Goal:
From the entries below, extract every line that contains the string "kern". Case counts.

Record list:
↓

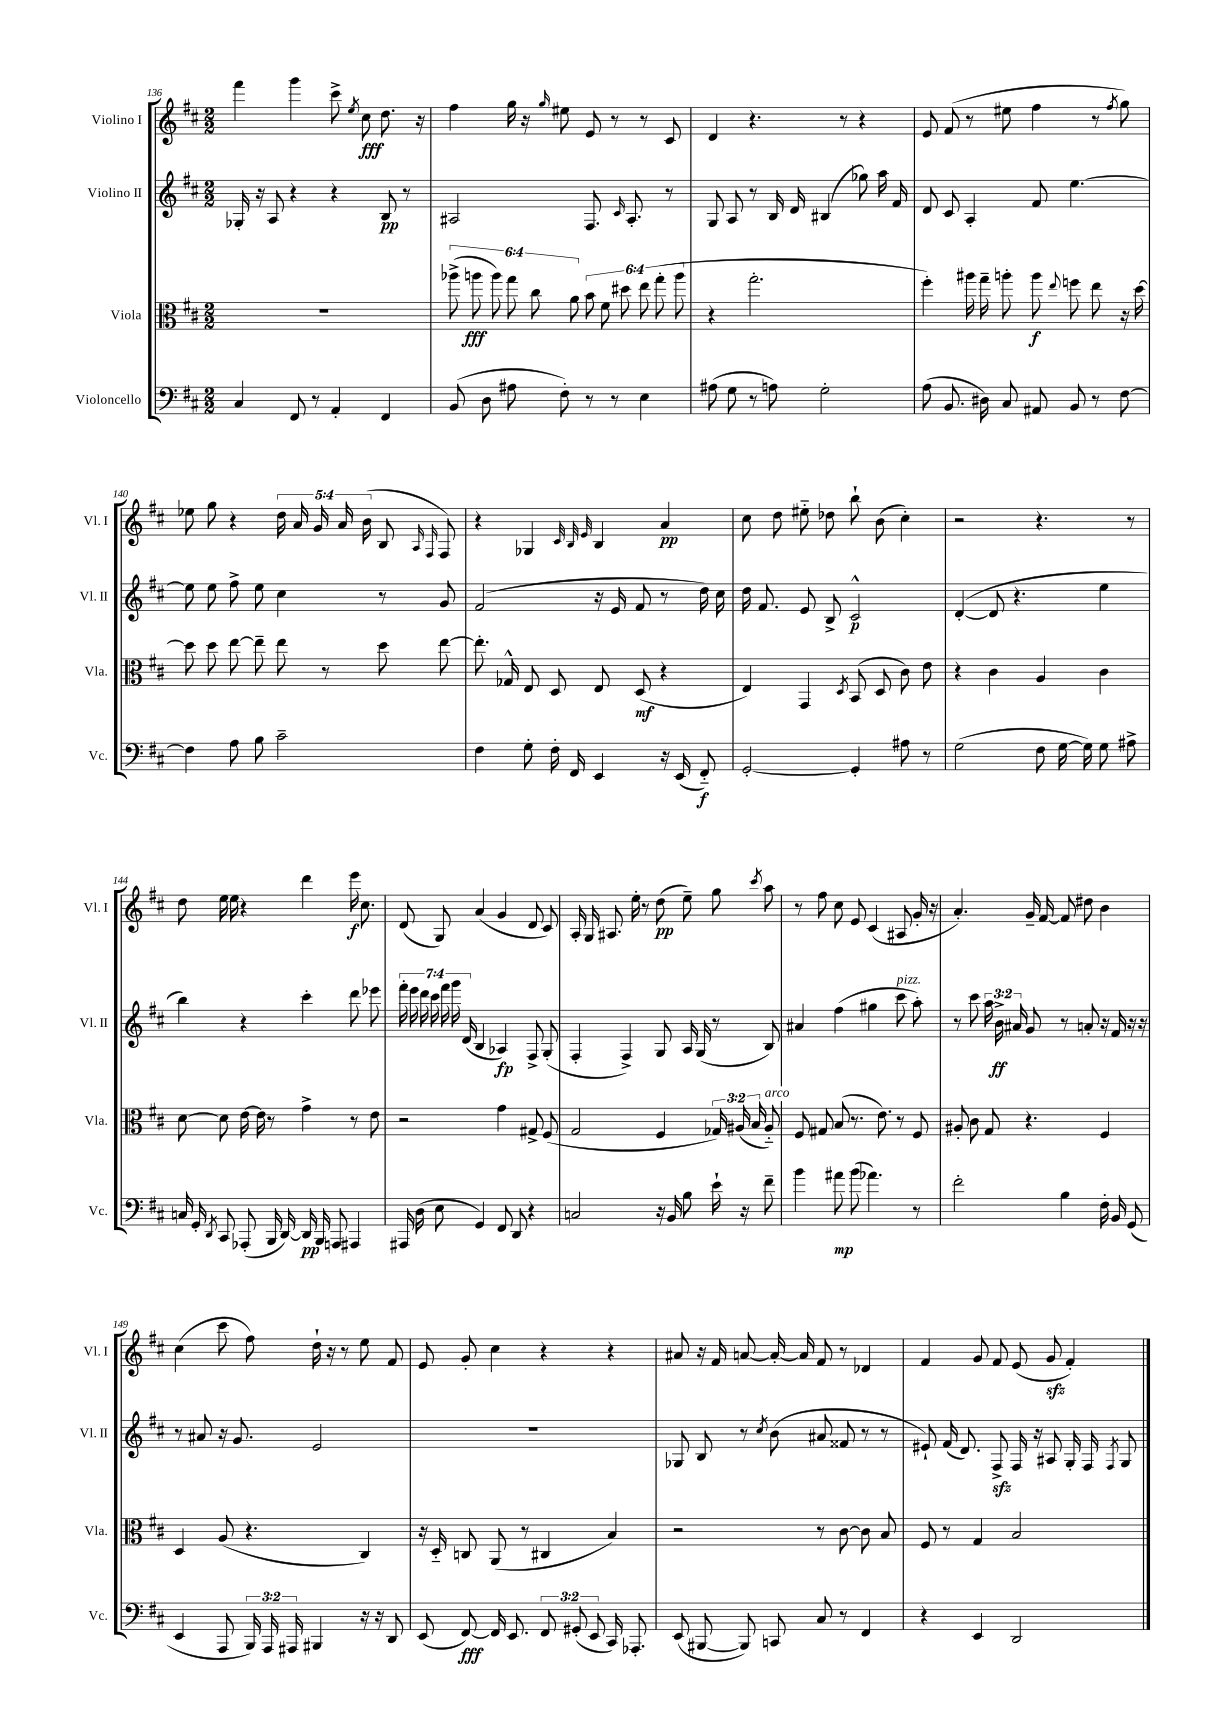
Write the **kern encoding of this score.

**kern	**kern	**kern	**kern
*staff4	*staff3	*staff2	*staff1
*clefF4	*clefC3	*clefG2	*clefG2
*k[f#c#]	*k[f#c#]	*k[f#c#]	*k[f#c#]
*M2/2	*M2/2	*M2/2	*M2/2
4C#	1r	16G-'	4fff#
.	.	16r	.
.	.	8A	.
8FF#	.	4r	4ggg
8r	.	.	.
4AA'	.	4r	8ccc#^
.	.	.	8qee
.	.	.	8cc#
4FF#	.	8B	8.dd
.	.	8r	.
.	.	.	16r
=	=	=	=
(8BB	(12aa-^	2A#	4ff#
.	12aa	.	.
8D	.	.	.
.	12aa)	.	.
8A#	12gg	.	16gg
.	.	.	16r
.	12cc#	.	.
.	.	.	16qqgg
8F#')	.	.	8ee#
.	12a	.	.
8r	12b	8.F#	8e
.	12f#	.	.
8r	.	.	8r
.	12dd#	.	.
.	.	16qqc#	.
.	.	8.A#'	.
4E	12ee	.	8r
.	(12gg'	.	.
.	.	8r	8c#
.	12aa	.	.
=	=	=	=
(8A#	4r	8G	4d
8G	.	8A	.
8r	2.gg'	8r	4.r
8A)	.	16B	.
.	.	16d	.
2G'	.	(4B#	.
.	.	.	8r
.	.	8gg-)	4r
.	.	16aa	.
.	.	16f#	.
=	=	=	=
(8A	4ff#')	8d	8e
8.BB	.	8c#	(8f#
.	16aa#	4A'	8r
16D#)	16gg~	.	.
8C#	8aa'	.	8ee#
8AA#	8aa	8f#	4ff#
.	8qqee	.	.
8BB	8ff	[4.ee	.
8r	8ee	.	8r
.	.	.	8qff#
[8F#	16r	.	8gg)
.	[16dd	.	.
=	=	=	=
4F#]	8dd]	8ee]	8ee-
.	8dd	8ee	8gg
8A	[8ee	8ff#^	4r
8B	8ee~]	8ee	.
2c#~	8ee	4cc#	20dd
.	.	.	20a
.	.	.	20g
.	8r	.	.
.	.	.	20a
.	.	.	(20b
.	8dd	8r	8B
.	.	.	16qqA
.	.	.	16qqF#
.	[8ee	8g	8F#)
=	=	=	=
4F#	8.ee']	(2f#	4r
.	16G-^^	.	.
8G'	8E	.	4G-
16F#'	8D	.	.
16FF#	.	.	.
.	.	.	32qqc#
.	.	.	32qqB
.	.	.	32qqe
4EE	8E	16r	4B
.	.	16e	.
.	(8D	8f#	.
16r	4r	8r	4a
(16EE	.	.	.
8FF#'~)	.	16dd)	.
.	.	16cc#	.
=	=	=	=
[2GG'	4E)	16dd	8cc#
.	.	8.f#	.
.	.	.	8dd
.	4GG	8e	8ee#'~
.	.	8B^	8dd-
.	8qD	.	.
4GG']	(8BB	2c#^^	8bb`
.	8D	.	(8b
8A#	8c#)	.	4cc#')
8r	8e	.	.
=	=	=	=
(2G	4r	([4d'	2r
.	4c#	8d]	.
.	.	4.r	.
8F#	4A	.	4.r
[16G	.	.	.
16G])	.	.	.
8G	4c#	4ee	.
8A#^	.	.	8r
=	=	=	=
16C	[8d	4bb)	8dd
16GG'	.	.	.
8qDD	.	.	.
8CC#	8d]	.	16ee
.	.	.	16ee
(8AAA-'	[16e	4r	4r
.	16e]	.	.
16BBB	8r	.	.
[16DD)	.	.	.
16DD]	4g^	4ccc#'	4ddd
16BBB	.	.	.
8AAA	.	.	.
4AAA#	8r	8ddd	16eee
.	.	.	8.cc#
.	8e	8eee-	.
=	=	=	=
16AAA#	2r	28fff#'	(8d
.	.	28eee	.
(16D	.	.	.
.	.	28ddd	.
.	.	28ccc#	.
8E	.	.	8G)
.	.	28fff#	.
.	.	28ggg	.
.	.	(28d	.
4GG)	.	4B	(4a
8FF#	4g	4A-)	4g
8DD	.	.	.
4r	8G#^	8F#^	8d
.	(8F#	(8G'	8c#)
=	=	=	=
2C	2G	4F#'	16A'
.	.	.	16G
.	.	.	8.A#
.	.	4F#^)	.
.	.	.	16ee'
.	.	.	8r
16r	4F#	8G	(8dd
16BB	.	.	.
8B	.	16A	8ee~)
.	.	(16G	.
16e`	24G-)	8r	8gg
.	(24A#	.	.
16r	.	.	.
.	24B	.	.
.	.	.	8qccc#
8f#~	8A#'~)	8B)	8aa
=	=	=	=
4b	8F#	4a#	8r
.	8G#	.	8ff#
8a#	(8B	(4ff#	8cc#
(8b	8.r	.	8e
4.a-)	.	4gg#	(4c#
.	8.e)	.	.
.	8r	8ccc#	8A#
8r	8F#	8aa')	16g'
.	.	.	16r
=	=	=	=
2f#'	8A#'	8r	4.a')
.	8c#	8ccc#	.
.	8G	24aa	.
.	.	24b^	.
.	.	24a#	.
.	4.r	8g	16g~
.	.	.	[16f#
4B	.	8r	8f#]
.	.	8a'	8dd#
16F#'	4F#	16r	4b
16BB	.	16f#	.
(8GG	.	16r	.
.	.	16r	.
=	=	=	=
4EE	4D	8r	(4cc#
.	.	8a#	.
8AAA	(8A	16r	8ccc#
.	.	8.g	.
24BBB)	4.r	.	8ff#)
24AAA	.	.	.
24AAA#	.	.	.
4BBB#	.	2e	16dd`
.	.	.	16r
.	.	.	8r
16r	4C#)	.	8ee
16r	.	.	.
8DD	.	.	8f#
=	=	=	=
(8EE	16r	1r	8e
.	16D'~	.	.
[8FF#)	8C	.	8g'
16FF#]	(8AA	.	4cc#
8.EE	.	.	.
.	8r	.	.
12FF#	4C#	.	4r
(12GG#'	.	.	.
12EE	.	.	.
16CC#)	4B)	.	4r
8.AAA-'	.	.	.
=	=	=	=
(8EE	2r	8G-	8a#
[8BBB#	.	8B	16r
.	.	.	16f#
8BBB#])	.	8r	[8a
.	.	8qcc#	.
8CC	.	(8b	16a'_
.	.	.	16a]
8C#	8r	8a#	8f#
8r	[8c#	8f##	8r
4FF#	8c#]	8r	4d-
.	8B	8r	.
=	=	=	=
4r	8F#	8e#`)	4f#
.	8r	(16f#	.
.	.	8.d)	.
4EE	4G	.	8g
.	.	8F#^	8f#
2DD	2B	16F#	(8e
.	.	16r	.
.	.	8A#	8g
.	.	16G'	4f#')
.	.	16F#	.
.	.	8qF#	.
.	.	8G	.
==	==	==	==
*-	*-	*-	*-
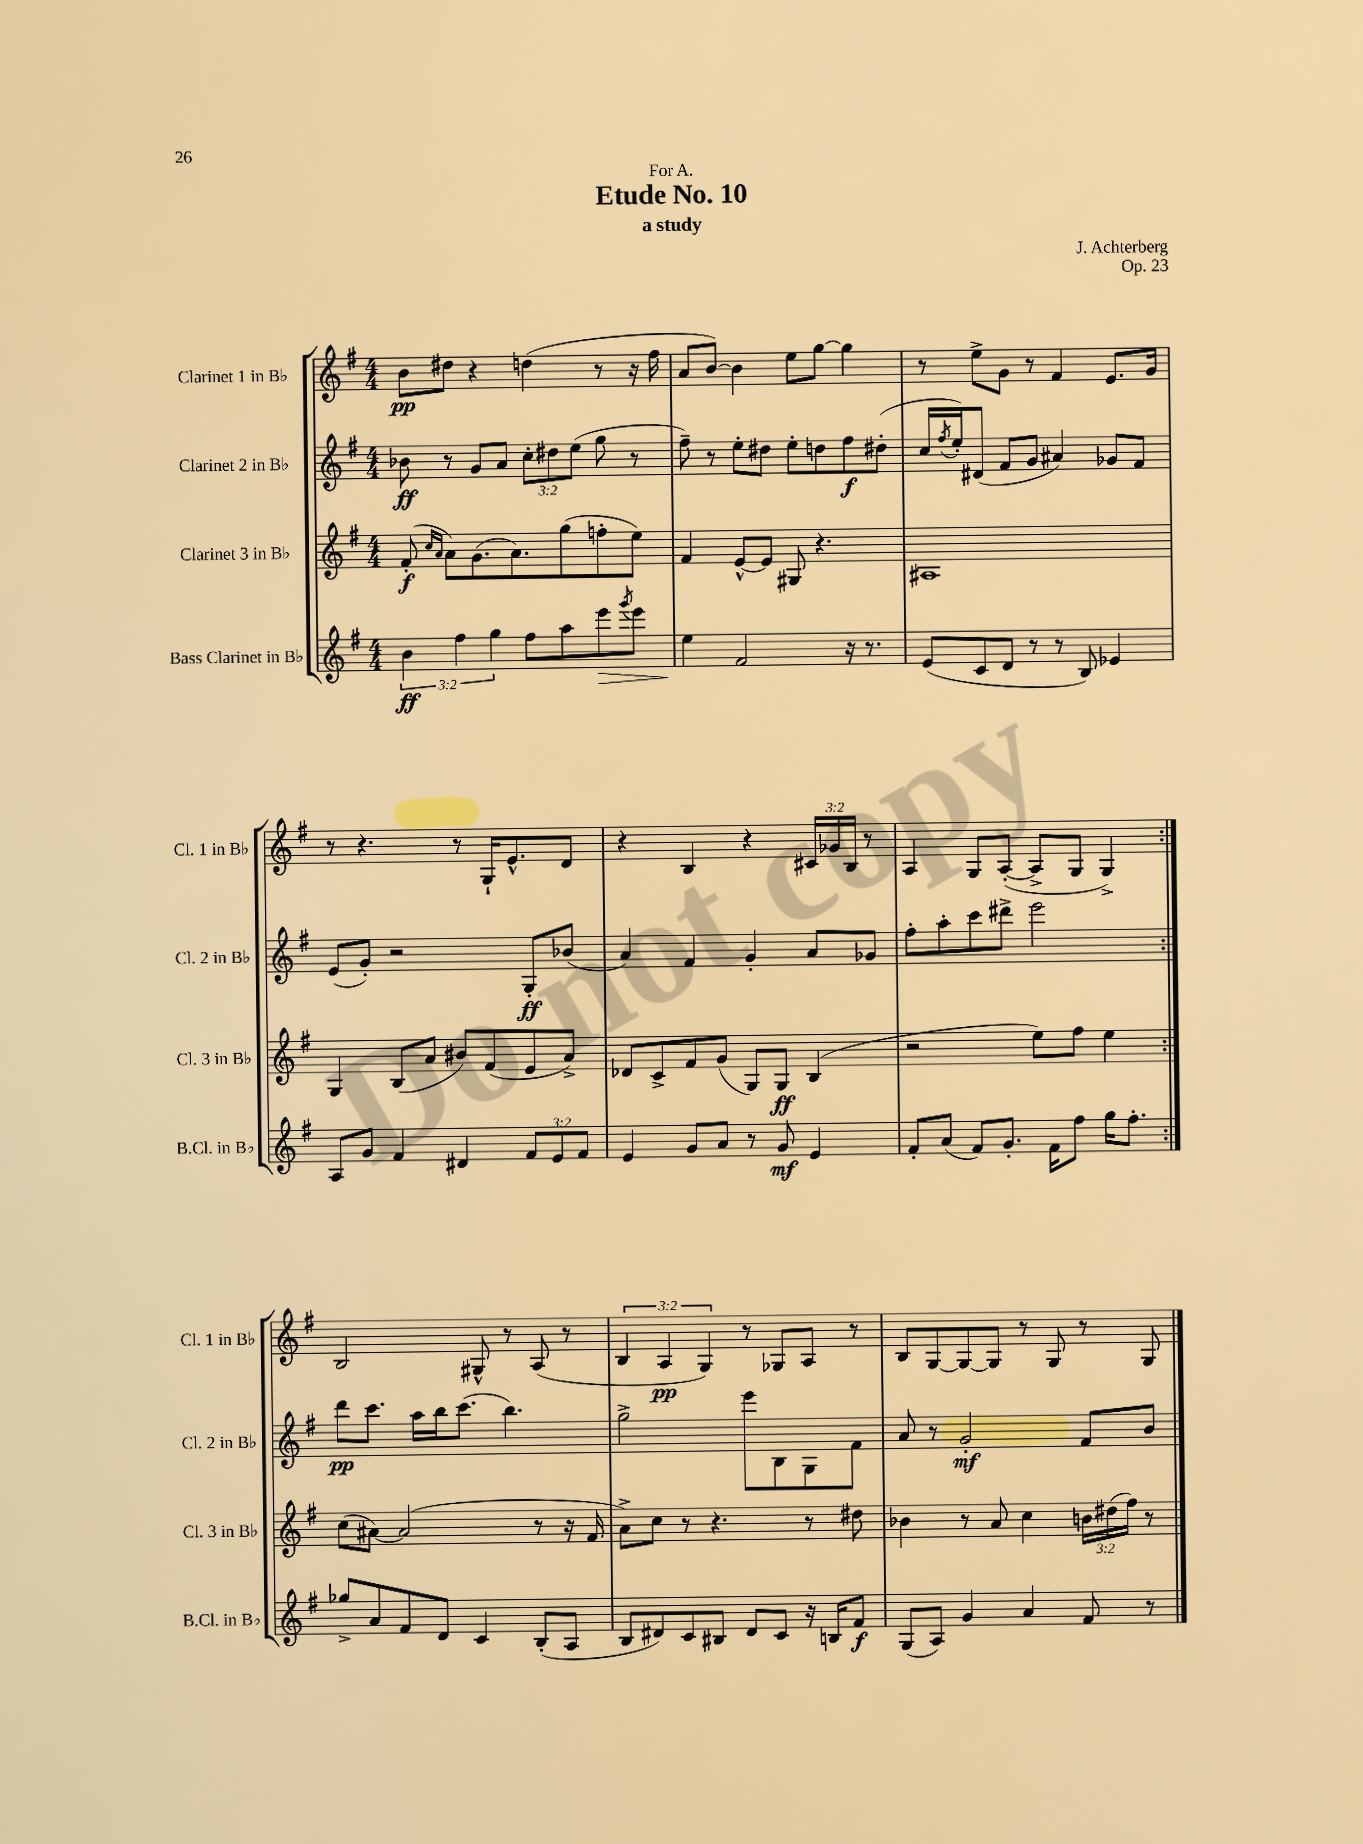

↑

Answer to the task:
Write the **kern encoding of this score.
**kern	**kern	**kern	**kern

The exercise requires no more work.